EXTRACTED INFORMATION Block Start

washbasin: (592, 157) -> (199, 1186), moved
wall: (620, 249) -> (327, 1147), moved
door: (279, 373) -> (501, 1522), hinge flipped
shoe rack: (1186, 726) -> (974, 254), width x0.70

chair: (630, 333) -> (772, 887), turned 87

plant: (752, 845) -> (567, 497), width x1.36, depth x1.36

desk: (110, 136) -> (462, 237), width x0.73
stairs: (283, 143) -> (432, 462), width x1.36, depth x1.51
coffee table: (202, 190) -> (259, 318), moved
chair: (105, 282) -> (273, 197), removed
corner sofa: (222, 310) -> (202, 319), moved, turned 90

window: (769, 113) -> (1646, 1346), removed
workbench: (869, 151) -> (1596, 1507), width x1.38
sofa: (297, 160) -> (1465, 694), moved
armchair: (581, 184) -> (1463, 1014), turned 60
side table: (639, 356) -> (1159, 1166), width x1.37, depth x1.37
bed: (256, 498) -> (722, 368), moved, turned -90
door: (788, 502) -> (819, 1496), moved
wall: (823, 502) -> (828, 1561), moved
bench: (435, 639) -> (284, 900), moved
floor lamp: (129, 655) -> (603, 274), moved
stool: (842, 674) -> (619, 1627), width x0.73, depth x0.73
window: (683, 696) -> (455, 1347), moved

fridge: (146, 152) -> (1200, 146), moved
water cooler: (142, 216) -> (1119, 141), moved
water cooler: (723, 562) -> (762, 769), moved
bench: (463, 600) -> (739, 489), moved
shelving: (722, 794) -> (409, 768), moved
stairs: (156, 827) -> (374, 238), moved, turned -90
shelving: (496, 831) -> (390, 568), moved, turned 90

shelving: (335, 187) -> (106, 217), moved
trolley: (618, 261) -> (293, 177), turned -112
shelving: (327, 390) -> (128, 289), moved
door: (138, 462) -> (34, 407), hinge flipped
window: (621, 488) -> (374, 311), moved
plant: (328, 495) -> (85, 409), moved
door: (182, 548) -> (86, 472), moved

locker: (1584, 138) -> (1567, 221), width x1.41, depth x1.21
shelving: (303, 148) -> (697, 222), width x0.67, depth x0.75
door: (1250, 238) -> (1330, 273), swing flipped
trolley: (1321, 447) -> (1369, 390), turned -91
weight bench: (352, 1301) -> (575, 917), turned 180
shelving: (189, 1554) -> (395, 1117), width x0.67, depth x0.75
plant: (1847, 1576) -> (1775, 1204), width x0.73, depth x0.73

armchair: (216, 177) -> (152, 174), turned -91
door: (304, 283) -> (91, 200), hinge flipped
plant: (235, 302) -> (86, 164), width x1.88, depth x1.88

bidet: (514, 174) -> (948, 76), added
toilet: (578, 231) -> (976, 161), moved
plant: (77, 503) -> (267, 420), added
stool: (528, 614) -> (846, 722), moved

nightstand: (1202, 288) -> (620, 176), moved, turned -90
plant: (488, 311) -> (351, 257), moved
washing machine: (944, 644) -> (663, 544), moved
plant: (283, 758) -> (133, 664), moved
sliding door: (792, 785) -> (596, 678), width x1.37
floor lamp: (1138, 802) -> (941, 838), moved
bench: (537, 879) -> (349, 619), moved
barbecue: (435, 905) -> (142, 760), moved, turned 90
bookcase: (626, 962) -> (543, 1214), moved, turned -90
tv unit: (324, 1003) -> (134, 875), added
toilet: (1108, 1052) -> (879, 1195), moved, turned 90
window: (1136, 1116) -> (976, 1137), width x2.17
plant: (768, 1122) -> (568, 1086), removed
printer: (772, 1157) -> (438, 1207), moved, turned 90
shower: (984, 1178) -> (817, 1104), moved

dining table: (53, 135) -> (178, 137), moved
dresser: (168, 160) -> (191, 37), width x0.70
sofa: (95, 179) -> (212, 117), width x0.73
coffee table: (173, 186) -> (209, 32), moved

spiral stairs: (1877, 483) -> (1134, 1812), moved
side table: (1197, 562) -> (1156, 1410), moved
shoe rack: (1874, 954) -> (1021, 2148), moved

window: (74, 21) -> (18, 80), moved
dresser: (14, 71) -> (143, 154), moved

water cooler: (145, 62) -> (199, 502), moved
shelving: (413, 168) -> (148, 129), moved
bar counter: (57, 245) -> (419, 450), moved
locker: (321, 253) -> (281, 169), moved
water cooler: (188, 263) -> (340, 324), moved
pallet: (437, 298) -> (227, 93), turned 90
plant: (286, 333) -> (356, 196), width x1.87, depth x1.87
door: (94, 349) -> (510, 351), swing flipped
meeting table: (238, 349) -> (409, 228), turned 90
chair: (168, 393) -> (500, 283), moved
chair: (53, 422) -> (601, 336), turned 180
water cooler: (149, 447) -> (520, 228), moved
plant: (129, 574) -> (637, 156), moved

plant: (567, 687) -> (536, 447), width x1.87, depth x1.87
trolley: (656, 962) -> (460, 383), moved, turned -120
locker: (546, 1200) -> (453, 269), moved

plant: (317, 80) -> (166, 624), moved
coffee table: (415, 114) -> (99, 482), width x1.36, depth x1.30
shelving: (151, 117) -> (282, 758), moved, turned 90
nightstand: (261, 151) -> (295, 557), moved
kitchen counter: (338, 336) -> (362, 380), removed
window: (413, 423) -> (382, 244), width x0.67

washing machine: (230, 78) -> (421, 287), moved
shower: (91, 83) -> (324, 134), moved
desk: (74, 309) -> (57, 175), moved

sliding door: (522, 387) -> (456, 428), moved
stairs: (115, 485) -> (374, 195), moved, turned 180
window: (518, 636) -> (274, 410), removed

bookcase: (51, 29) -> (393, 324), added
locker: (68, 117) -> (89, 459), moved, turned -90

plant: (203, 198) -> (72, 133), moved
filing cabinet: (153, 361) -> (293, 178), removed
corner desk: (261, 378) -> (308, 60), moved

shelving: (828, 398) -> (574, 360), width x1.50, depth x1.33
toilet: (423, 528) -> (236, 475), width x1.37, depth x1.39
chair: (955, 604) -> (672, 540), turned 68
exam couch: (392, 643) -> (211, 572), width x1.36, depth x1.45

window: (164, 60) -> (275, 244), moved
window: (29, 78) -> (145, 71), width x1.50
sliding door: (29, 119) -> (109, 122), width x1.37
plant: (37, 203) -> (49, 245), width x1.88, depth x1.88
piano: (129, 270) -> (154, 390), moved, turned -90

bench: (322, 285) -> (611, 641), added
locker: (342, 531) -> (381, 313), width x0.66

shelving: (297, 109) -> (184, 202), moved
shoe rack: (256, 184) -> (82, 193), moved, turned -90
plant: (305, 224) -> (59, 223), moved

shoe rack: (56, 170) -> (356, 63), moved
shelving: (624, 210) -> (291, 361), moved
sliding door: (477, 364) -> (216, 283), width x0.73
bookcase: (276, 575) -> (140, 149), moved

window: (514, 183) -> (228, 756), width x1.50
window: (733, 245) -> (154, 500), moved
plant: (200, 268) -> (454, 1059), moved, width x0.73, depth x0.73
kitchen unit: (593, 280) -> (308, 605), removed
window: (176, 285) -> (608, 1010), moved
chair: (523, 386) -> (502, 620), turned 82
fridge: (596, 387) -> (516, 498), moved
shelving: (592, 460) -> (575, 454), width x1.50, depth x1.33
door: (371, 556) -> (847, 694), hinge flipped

EXTRACTED INFORMATION Block End

▶ EXERCISE DETAILS:
Where a line of the records includes "nightstand", copy it.

▶ ANSWER TO THIS EXERCISE:
nightstand: (1202, 288) -> (620, 176), moved, turned -90
nightstand: (261, 151) -> (295, 557), moved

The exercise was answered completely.